# [DIRECTIONS]
Transcribe, word for word, all of the entries below, and exclude any pictures from the copy.

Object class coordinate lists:
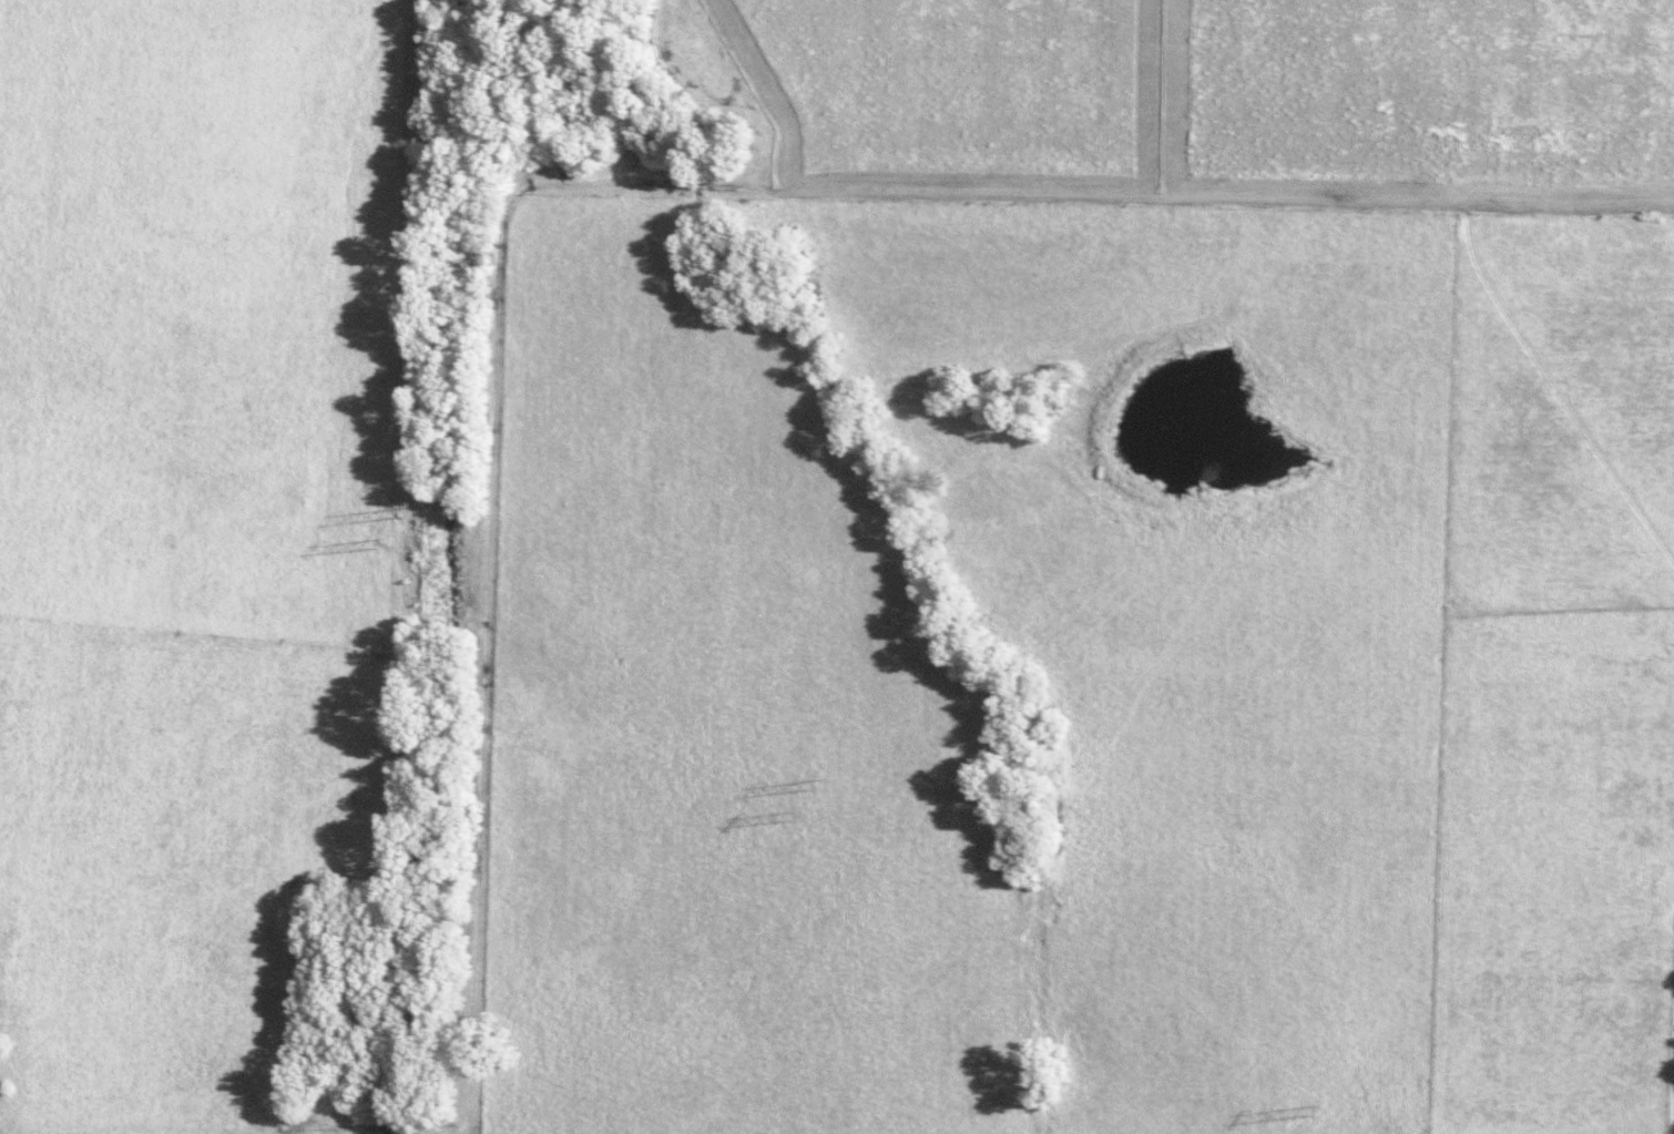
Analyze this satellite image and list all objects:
power tower: (394, 516)
power tower: (372, 545)
power tower: (810, 783)
power tower: (789, 814)
power tower: (1308, 1109)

# [OUTPUT FOR THIS EXERCISE]
Analyze this satellite image and list all objects:
power tower: (394, 516)
power tower: (372, 545)
power tower: (810, 783)
power tower: (789, 814)
power tower: (1308, 1109)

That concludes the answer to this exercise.